TASK INSTRUCTIONS =>
Make an exact copy, from the records below, of the lines from the line containing "(334, 416) = (358, 121): orange" to the line containing "(741, 269) = (513, 312): green", both lines included, excluding pictures.

########################################

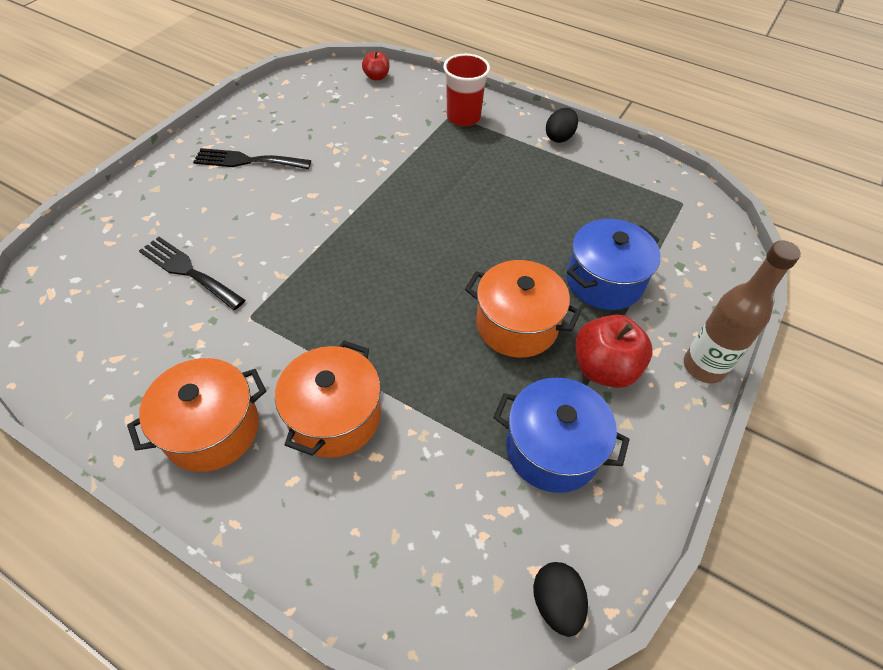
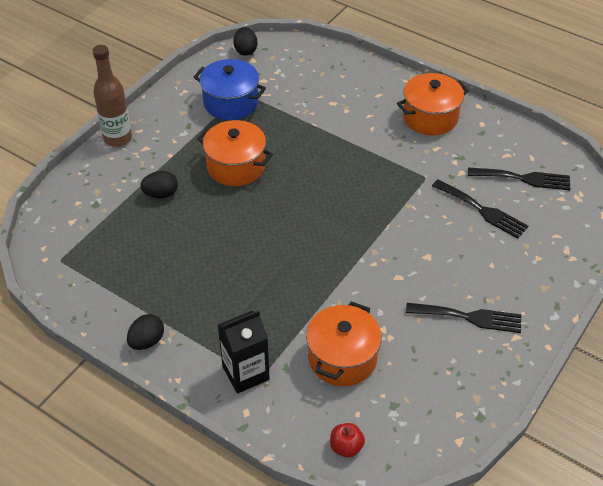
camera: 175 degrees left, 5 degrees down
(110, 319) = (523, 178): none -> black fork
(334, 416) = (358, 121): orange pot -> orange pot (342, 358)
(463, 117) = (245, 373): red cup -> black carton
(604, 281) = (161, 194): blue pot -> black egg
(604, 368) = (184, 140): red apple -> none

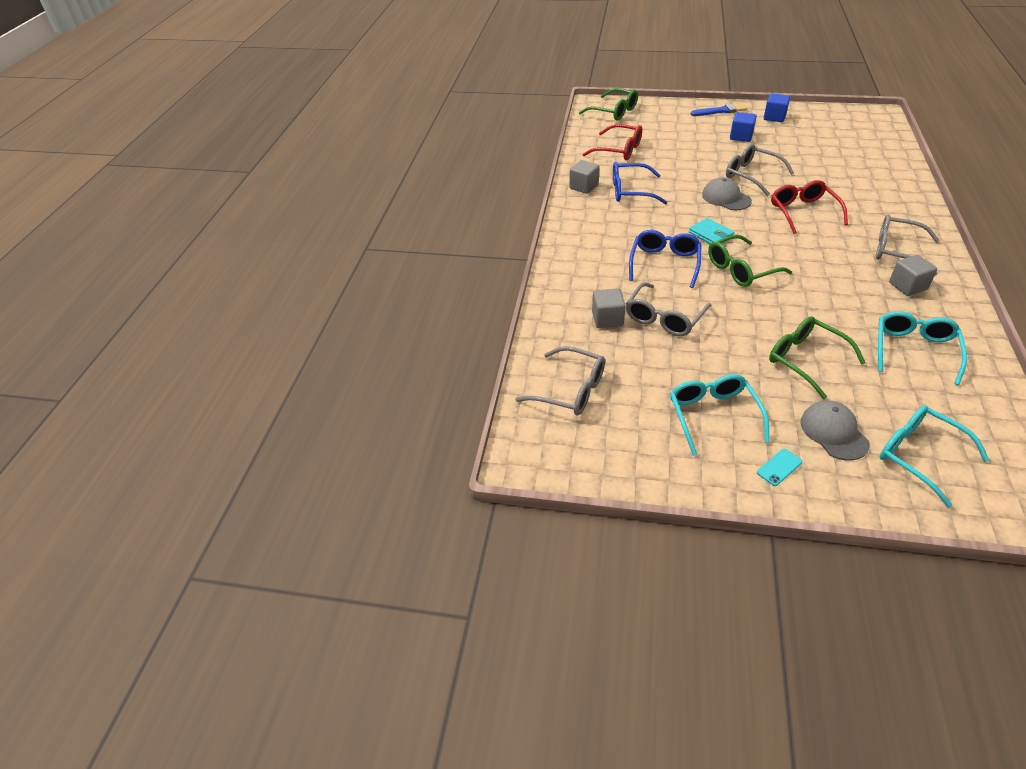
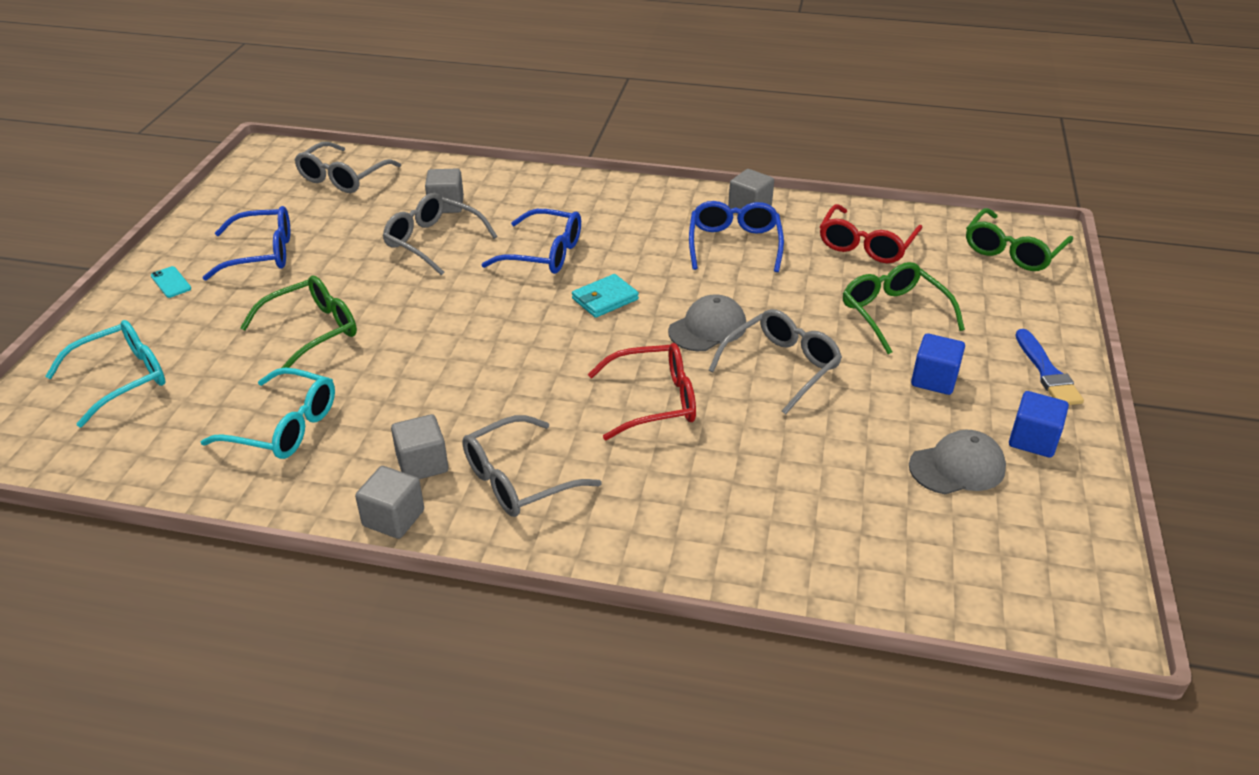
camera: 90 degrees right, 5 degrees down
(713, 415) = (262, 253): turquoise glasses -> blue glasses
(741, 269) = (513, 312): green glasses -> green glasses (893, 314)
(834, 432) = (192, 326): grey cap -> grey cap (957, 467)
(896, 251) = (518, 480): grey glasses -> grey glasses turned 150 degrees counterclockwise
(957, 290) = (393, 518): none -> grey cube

########################################

RESULT OF THE EXERCISE =>
(334, 416) = (358, 121): orange pot -> orange pot (342, 358)
(463, 117) = (245, 373): red cup -> black carton
(604, 281) = (161, 194): blue pot -> black egg
(604, 368) = (184, 140): red apple -> none

camera: 90 degrees right, 5 degrees down
(713, 415) = (262, 253): turquoise glasses -> blue glasses
(741, 269) = (513, 312): green glasses -> green glasses (893, 314)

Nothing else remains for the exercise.